#### ASSIGNED TASK
Would you transcribe the entries below, beginning at the line with "Someone rotated the pink" and ending after the line with "Someone carried the teal", exactly, with no picture and nothing more?

#### EXCERPTED DATA
————

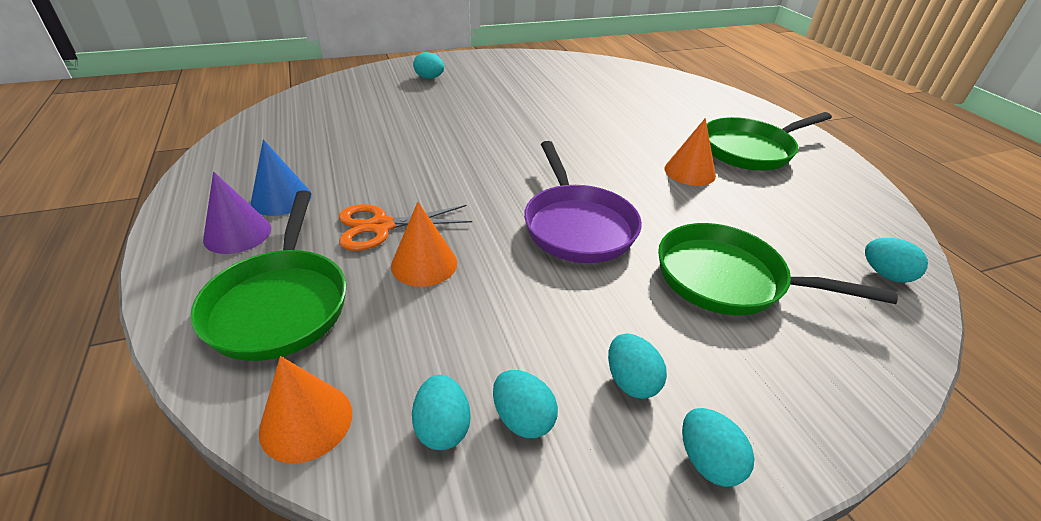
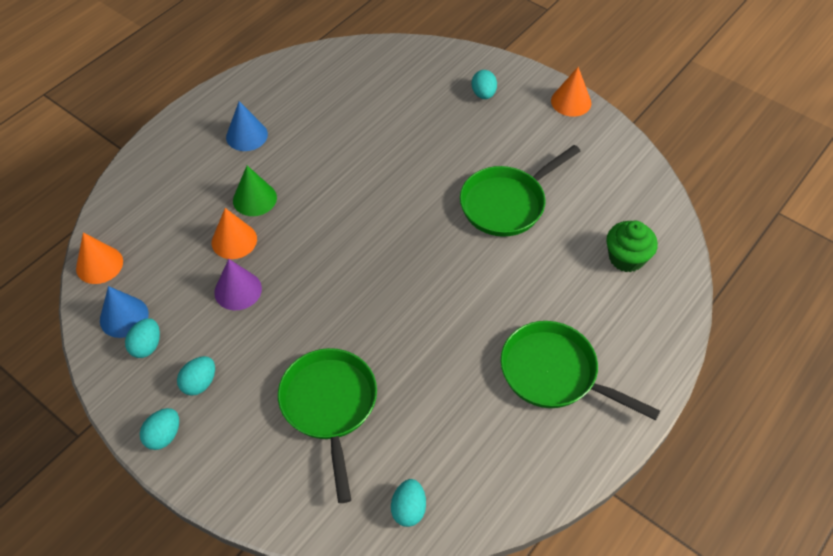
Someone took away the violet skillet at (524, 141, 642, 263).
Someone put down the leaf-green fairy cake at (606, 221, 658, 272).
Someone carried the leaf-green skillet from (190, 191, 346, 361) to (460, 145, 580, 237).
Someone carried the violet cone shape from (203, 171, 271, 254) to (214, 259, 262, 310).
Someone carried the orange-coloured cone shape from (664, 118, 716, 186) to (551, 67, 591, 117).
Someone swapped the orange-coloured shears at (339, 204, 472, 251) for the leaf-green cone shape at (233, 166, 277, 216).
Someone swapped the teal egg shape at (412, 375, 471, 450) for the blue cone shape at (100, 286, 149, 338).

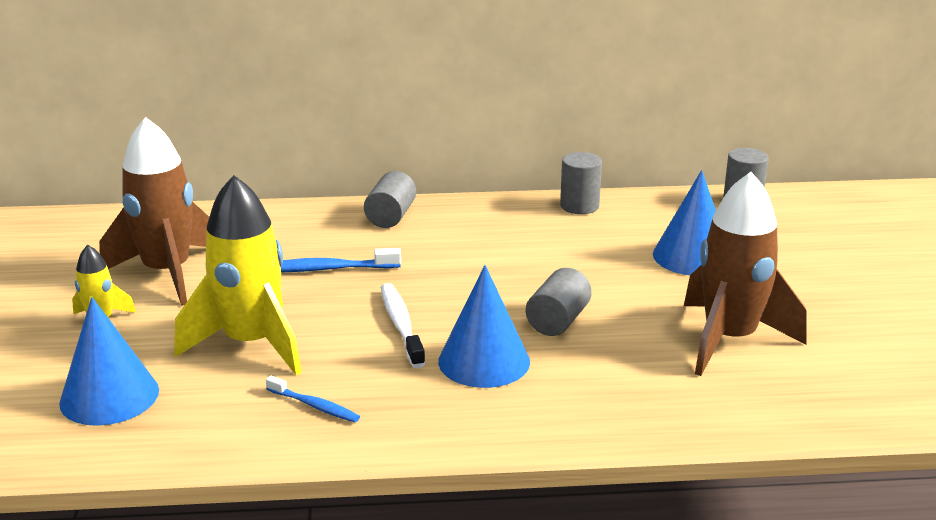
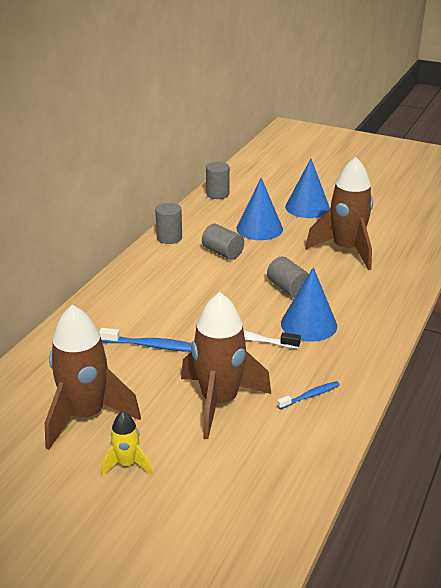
Someone carried the blue cone shape from (59, 297, 159, 426) to (285, 159, 330, 218).
Someone carried the ash-grey cylinder shape from (364, 171, 416, 228) to (202, 224, 244, 260).
Someone repainted the yellow toy rocket at (174, 175, 302, 375), which became the russet toy rocket at (181, 292, 271, 439).
Someone rotated the blue dental brush at (281, 248, 401, 272) by 105 degrees counterclockwise.

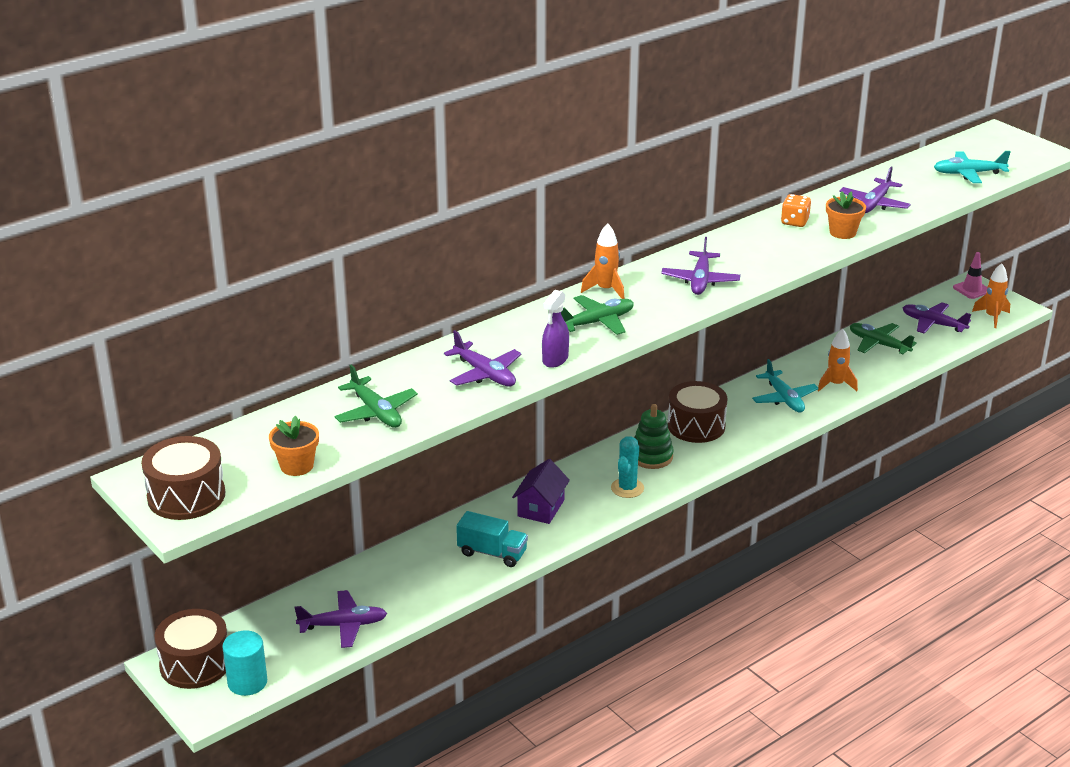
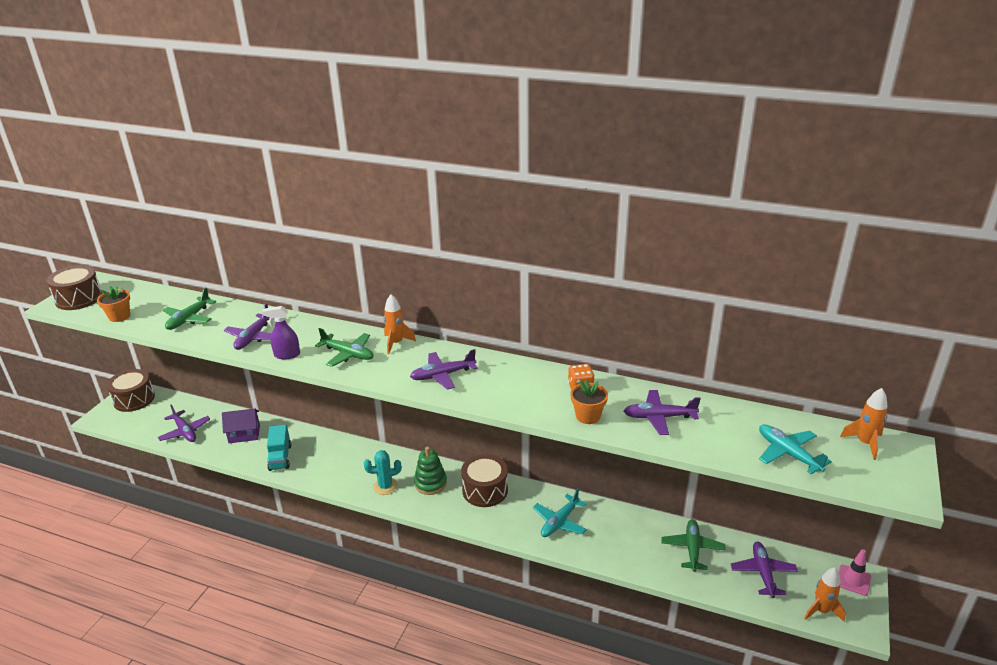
Someone took away the teal cylinder shape at (222, 630, 267, 696).
Someone carried the violet house from (512, 459, 570, 524) to (222, 408, 260, 443).
Someone carried the orange-coloured toy rocket from (818, 329, 858, 391) to (840, 388, 888, 460).

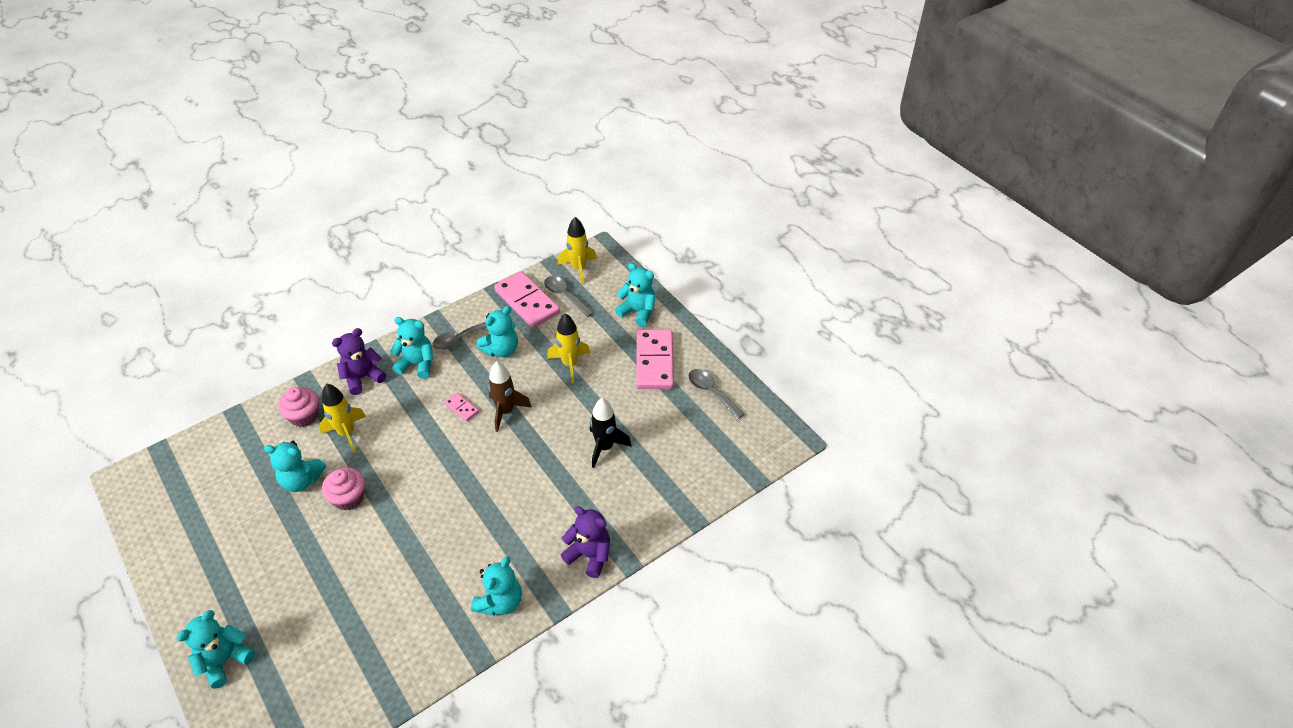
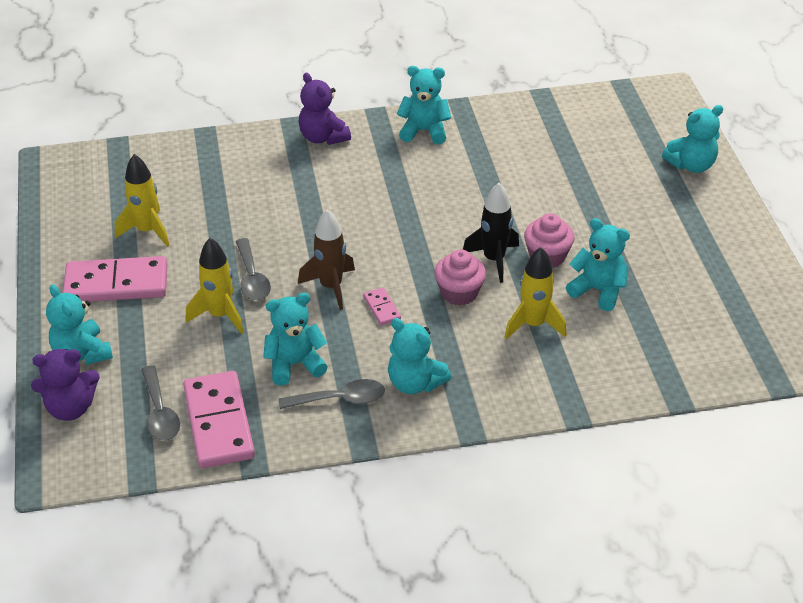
Someone carried the pink fairy cake from (278, 387, 319, 427) to (434, 249, 486, 305).
Someone carried the violet stuffed bear from (332, 328, 386, 395) to (31, 349, 100, 421).
Someone carried the yellow toy rocket from (558, 217, 597, 284) to (115, 154, 170, 247).
Someone carried the ebony toy rocket from (590, 398, 632, 468) to (463, 183, 519, 283).
Someone carried the ash-grey teaspoon from (688, 369, 744, 419) to (236, 238, 271, 301).
Someone rotated the teal stuffed bear at (471, 556, 522, 616) by 45 degrees clockwise.
Someone rotated the pink domino tile at (636, 329, 674, 389) by 60 degrees clockwise.

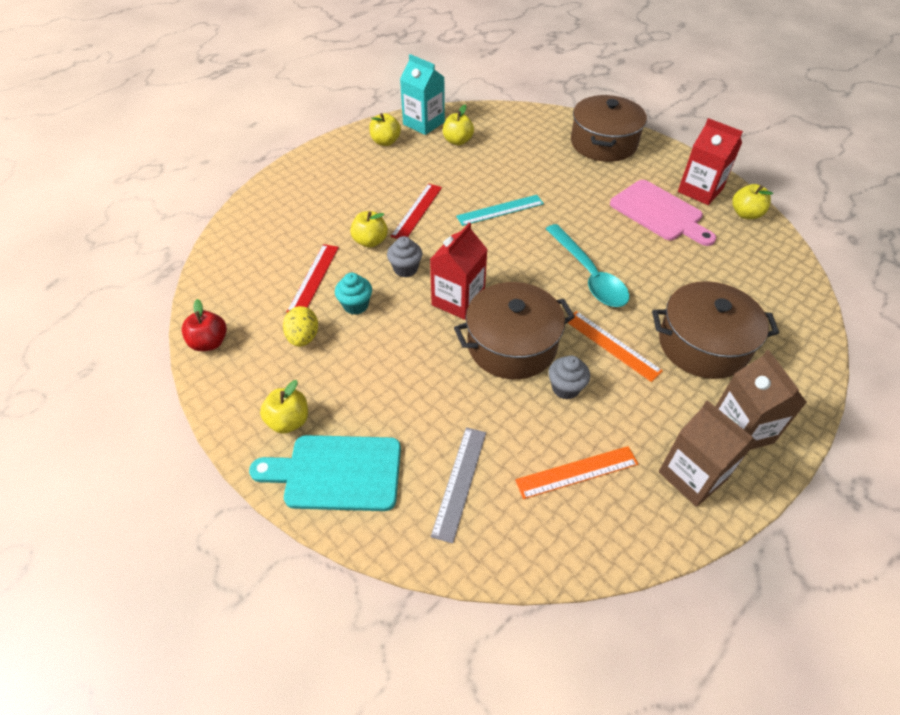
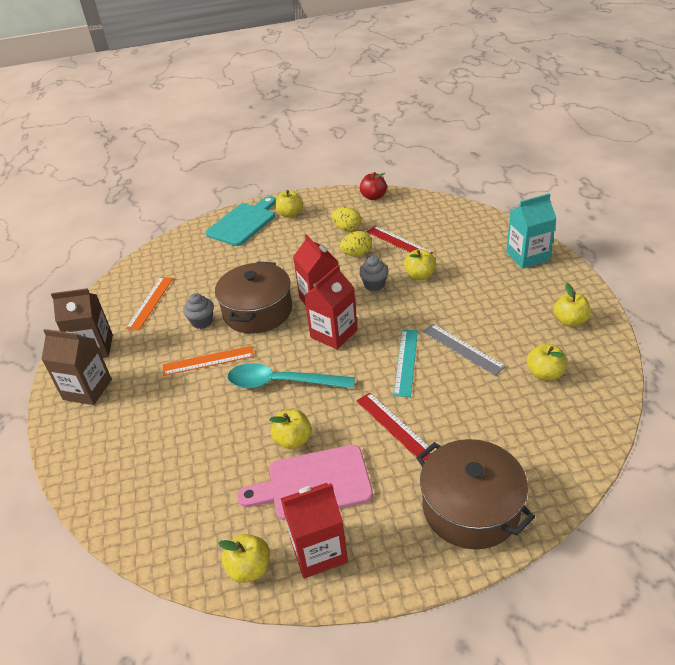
Someone took away the russet pot at (652, 281, 779, 379).
Someone put down the yellow toy apple at (269, 410, 312, 449).
Someone put down the red juice carton at (304, 265, 357, 350).
Someone carried the red ruler from (390, 183, 442, 239) to (356, 392, 434, 461).
Someone carried the teal juice carton from (400, 54, 445, 135) to (506, 193, 557, 269).
Someone carried the ash-grey ruler from (431, 427, 486, 544) to (423, 324, 506, 376).
Someone swapped the teal fairy cake at (335, 273, 372, 315) for the yellow egg shape at (340, 231, 372, 256).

————

#### ANSWER TO THIS PROBLEM
Someone rotated the pink domino tile at (636, 329, 674, 389) by 60 degrees clockwise.

Someone took away the russet pot at (652, 281, 779, 379).
Someone put down the yellow toy apple at (269, 410, 312, 449).
Someone put down the red juice carton at (304, 265, 357, 350).
Someone carried the red ruler from (390, 183, 442, 239) to (356, 392, 434, 461).
Someone carried the teal juice carton from (400, 54, 445, 135) to (506, 193, 557, 269).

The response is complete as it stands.